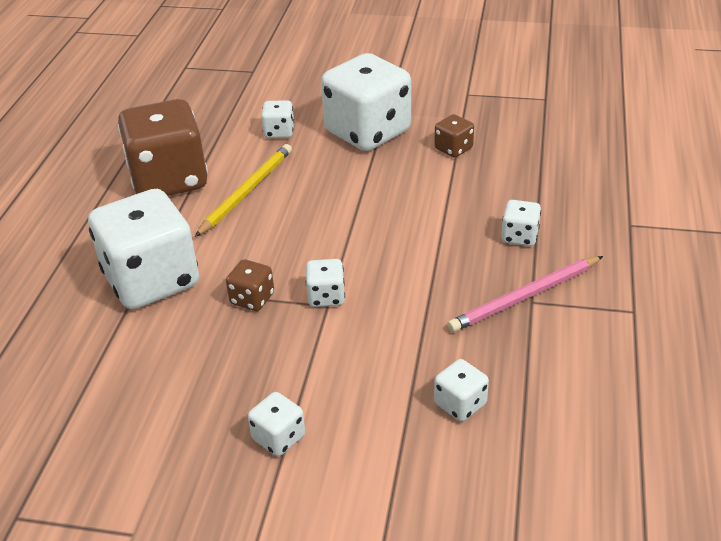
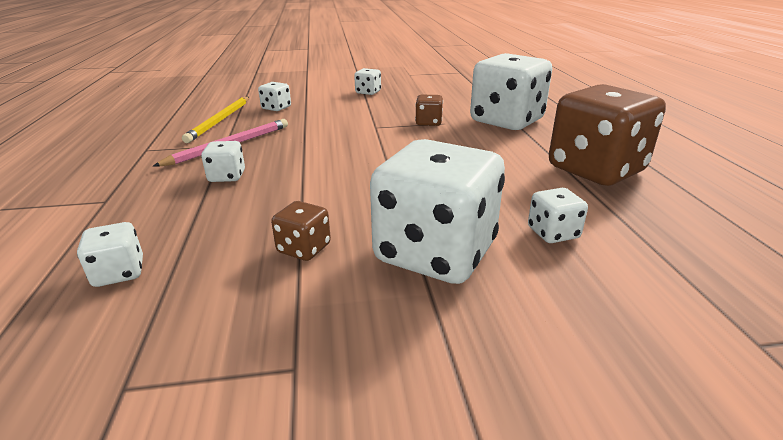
camera: 160 degrees right, 10 degrees down
(247, 191) = (509, 172): yellow pencil -> yellow pencil (220, 121)
(326, 297) = (379, 129): white dice -> white dice (119, 273)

=======

• [EXERCISE BRIEF] From the data above, write out everything exactly except the pictures.

• [SOLVED PROBLEM]
camera: 160 degrees right, 10 degrees down
(247, 191) = (509, 172): yellow pencil -> yellow pencil (220, 121)
(326, 297) = (379, 129): white dice -> white dice (119, 273)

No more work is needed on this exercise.